Stored items from a collection

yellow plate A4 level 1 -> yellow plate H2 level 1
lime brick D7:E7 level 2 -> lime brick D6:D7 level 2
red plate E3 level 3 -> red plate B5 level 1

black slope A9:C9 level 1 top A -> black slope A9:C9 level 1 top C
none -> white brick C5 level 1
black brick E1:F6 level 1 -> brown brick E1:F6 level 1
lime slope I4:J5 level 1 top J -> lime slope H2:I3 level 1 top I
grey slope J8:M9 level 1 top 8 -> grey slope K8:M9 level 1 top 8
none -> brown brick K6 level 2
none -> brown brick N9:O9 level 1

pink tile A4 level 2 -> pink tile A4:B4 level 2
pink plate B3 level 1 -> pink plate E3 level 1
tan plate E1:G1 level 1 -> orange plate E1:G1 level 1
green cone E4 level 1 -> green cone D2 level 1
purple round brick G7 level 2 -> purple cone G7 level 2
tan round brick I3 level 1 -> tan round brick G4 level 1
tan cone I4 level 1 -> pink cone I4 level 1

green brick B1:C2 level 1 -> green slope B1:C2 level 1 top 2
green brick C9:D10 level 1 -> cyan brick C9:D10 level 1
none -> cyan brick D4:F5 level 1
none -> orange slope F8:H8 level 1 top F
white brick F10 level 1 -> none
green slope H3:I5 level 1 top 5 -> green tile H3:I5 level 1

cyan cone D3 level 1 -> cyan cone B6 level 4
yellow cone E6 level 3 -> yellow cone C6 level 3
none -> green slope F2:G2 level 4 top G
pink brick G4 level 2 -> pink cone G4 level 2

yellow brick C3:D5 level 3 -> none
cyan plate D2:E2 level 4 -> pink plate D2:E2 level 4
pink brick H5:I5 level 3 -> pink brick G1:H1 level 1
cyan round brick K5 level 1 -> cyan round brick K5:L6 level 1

### YOUR INSTRUCTIONS:
Would you return all of the data exactly as given?

### SOLVED EXERCISE:
yellow plate A4 level 1 -> yellow plate H2 level 1
lime brick D7:E7 level 2 -> lime brick D6:D7 level 2
red plate E3 level 3 -> red plate B5 level 1

black slope A9:C9 level 1 top A -> black slope A9:C9 level 1 top C
none -> white brick C5 level 1
black brick E1:F6 level 1 -> brown brick E1:F6 level 1
lime slope I4:J5 level 1 top J -> lime slope H2:I3 level 1 top I
grey slope J8:M9 level 1 top 8 -> grey slope K8:M9 level 1 top 8
none -> brown brick K6 level 2
none -> brown brick N9:O9 level 1

pink tile A4 level 2 -> pink tile A4:B4 level 2
pink plate B3 level 1 -> pink plate E3 level 1
tan plate E1:G1 level 1 -> orange plate E1:G1 level 1
green cone E4 level 1 -> green cone D2 level 1
purple round brick G7 level 2 -> purple cone G7 level 2
tan round brick I3 level 1 -> tan round brick G4 level 1
tan cone I4 level 1 -> pink cone I4 level 1

green brick B1:C2 level 1 -> green slope B1:C2 level 1 top 2
green brick C9:D10 level 1 -> cyan brick C9:D10 level 1
none -> cyan brick D4:F5 level 1
none -> orange slope F8:H8 level 1 top F
white brick F10 level 1 -> none
green slope H3:I5 level 1 top 5 -> green tile H3:I5 level 1

cyan cone D3 level 1 -> cyan cone B6 level 4
yellow cone E6 level 3 -> yellow cone C6 level 3
none -> green slope F2:G2 level 4 top G
pink brick G4 level 2 -> pink cone G4 level 2

yellow brick C3:D5 level 3 -> none
cyan plate D2:E2 level 4 -> pink plate D2:E2 level 4
pink brick H5:I5 level 3 -> pink brick G1:H1 level 1
cyan round brick K5 level 1 -> cyan round brick K5:L6 level 1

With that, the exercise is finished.